#### EXERCISE:
Return the records below in full. Keep every word exact and skip the images.

(Change detection data)

* * * * *

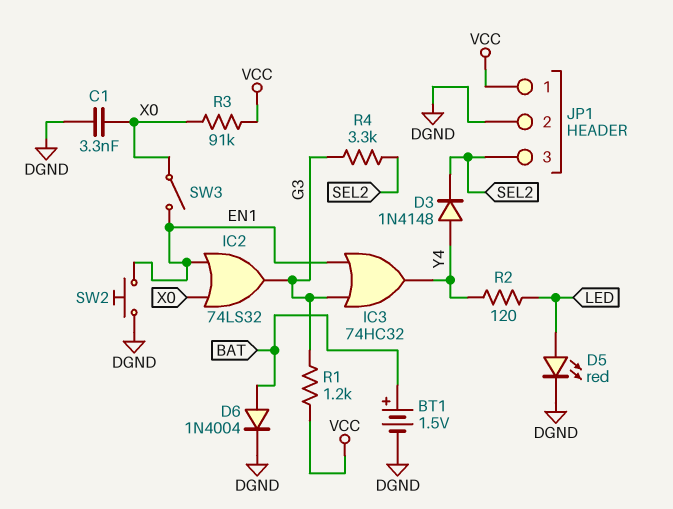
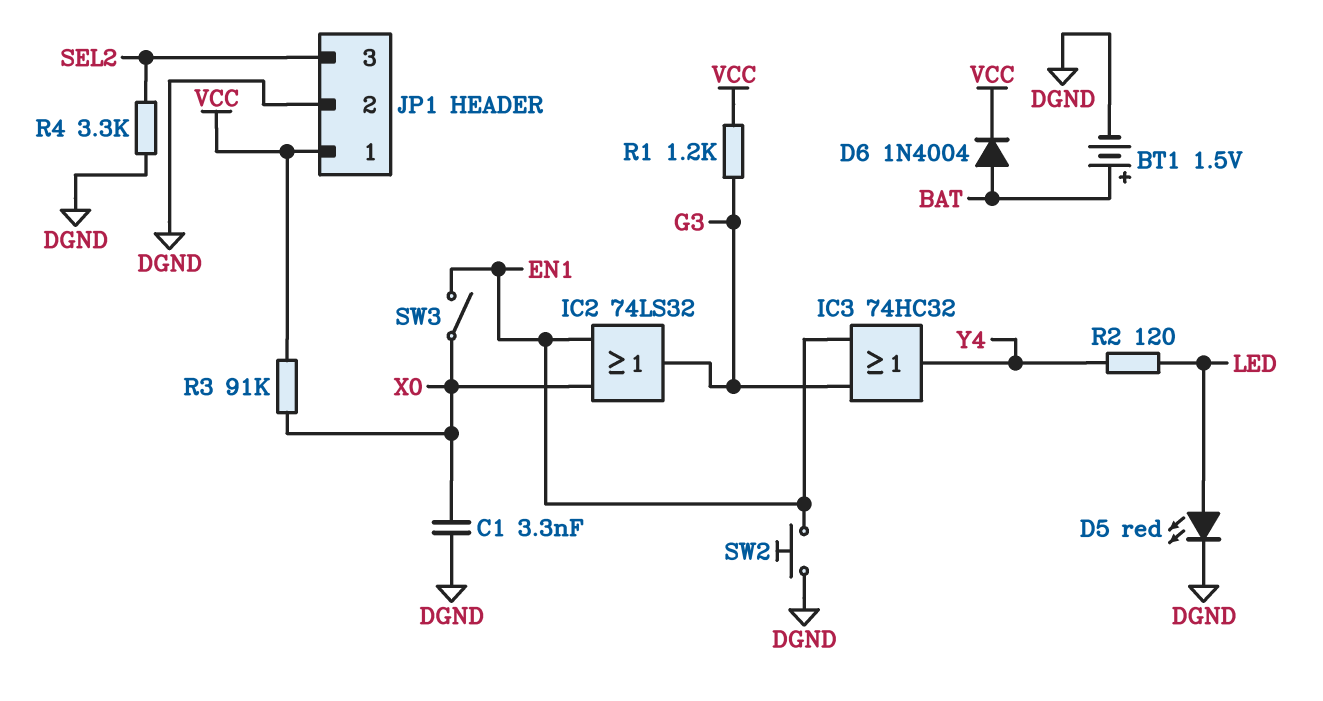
D3: diode 1N4148 (A Y4, K SEL2) -> none
D6: diode 1N4004 (A BAT, K DGND) -> diode 1N4004 (A BAT, K VCC)
R4: 3.3k (G3, SEL2) -> 3.3k (DGND, SEL2)

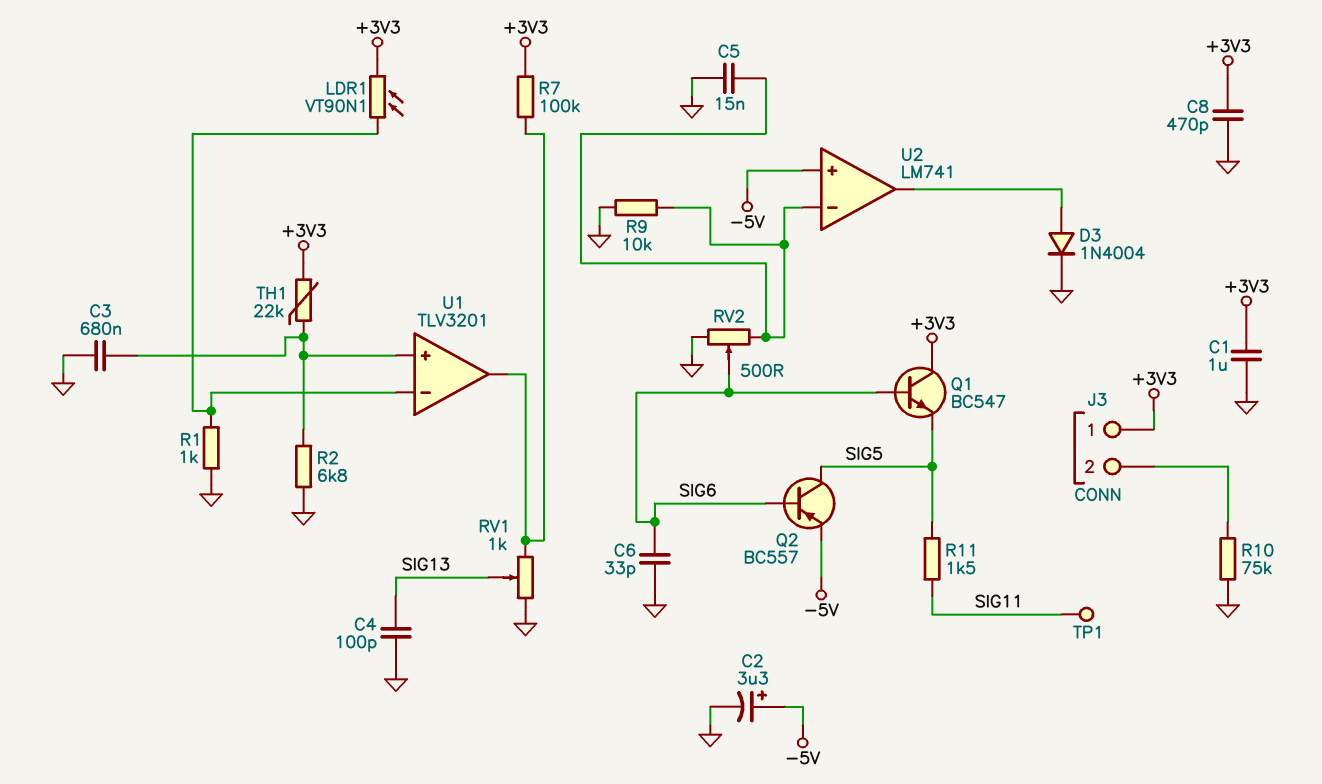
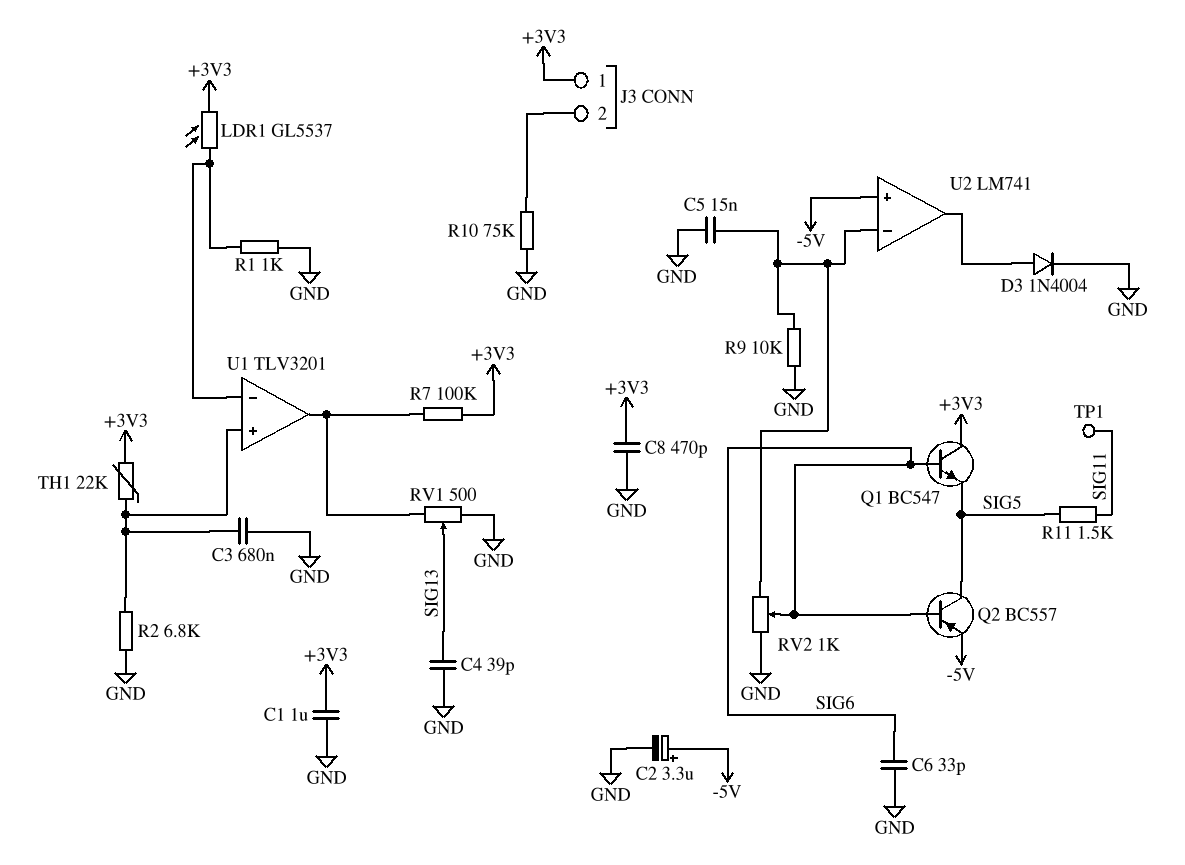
C4: 100pF (GND, SIG13) -> 39pF (GND, SIG13)
LDR1: VT90N1 (+3V3, U1/in-) -> GL5537 (+3V3, U1/in-)
RV1: 1k (GND, U1/out, wiper SIG13) -> 500 (GND, U1/out, wiper SIG13)
RV2: 500 (GND, U2/in-, wiper SIG6) -> 1k (GND, U2/in-, wiper SIG6)

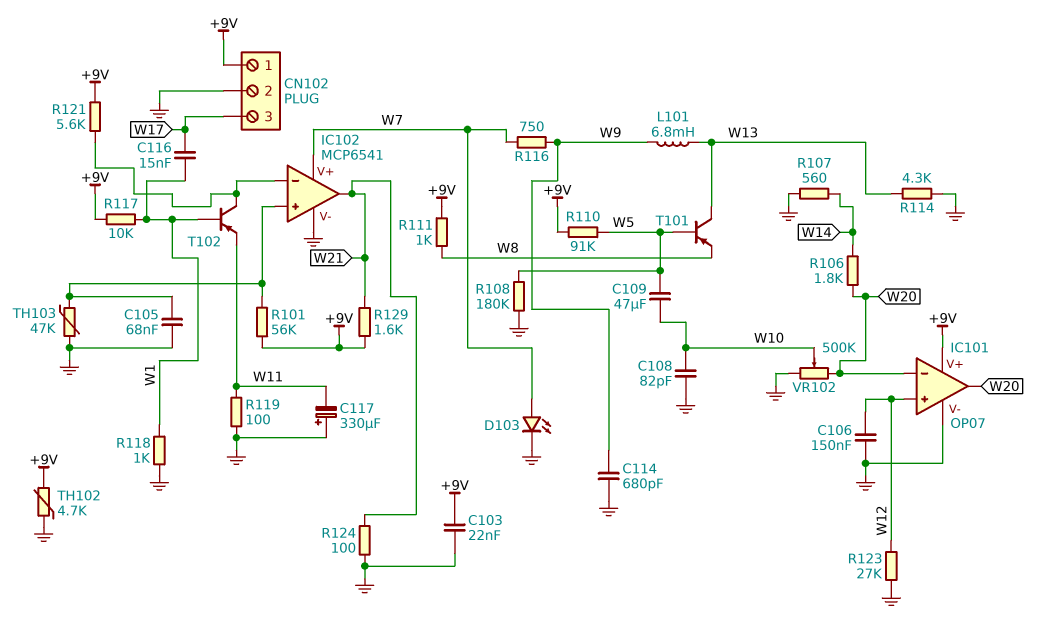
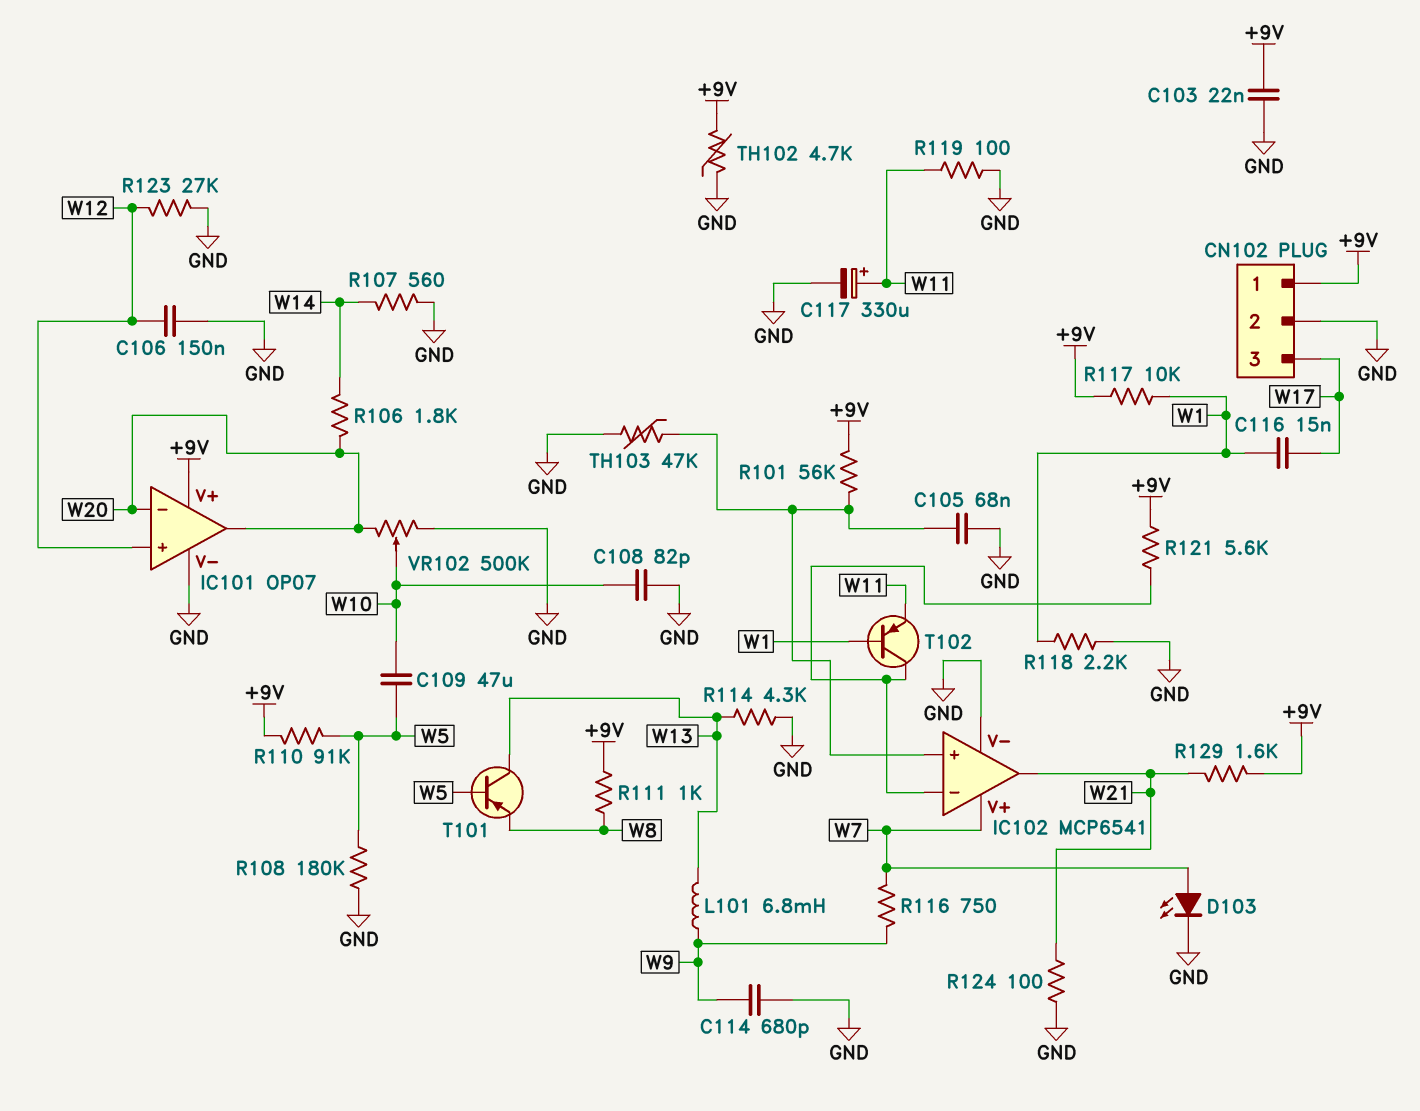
C117: 330uF (plus GND, minus W11) -> 330uF (plus W11, minus GND)
R118: 1k (GND, W1) -> 2.2k (GND, W1)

* * * * *

#### EXPECTED ANSWER:
D3: diode 1N4148 (A Y4, K SEL2) -> none
D6: diode 1N4004 (A BAT, K DGND) -> diode 1N4004 (A BAT, K VCC)
R4: 3.3k (G3, SEL2) -> 3.3k (DGND, SEL2)

C4: 100pF (GND, SIG13) -> 39pF (GND, SIG13)
LDR1: VT90N1 (+3V3, U1/in-) -> GL5537 (+3V3, U1/in-)
RV1: 1k (GND, U1/out, wiper SIG13) -> 500 (GND, U1/out, wiper SIG13)
RV2: 500 (GND, U2/in-, wiper SIG6) -> 1k (GND, U2/in-, wiper SIG6)

C117: 330uF (plus GND, minus W11) -> 330uF (plus W11, minus GND)
R118: 1k (GND, W1) -> 2.2k (GND, W1)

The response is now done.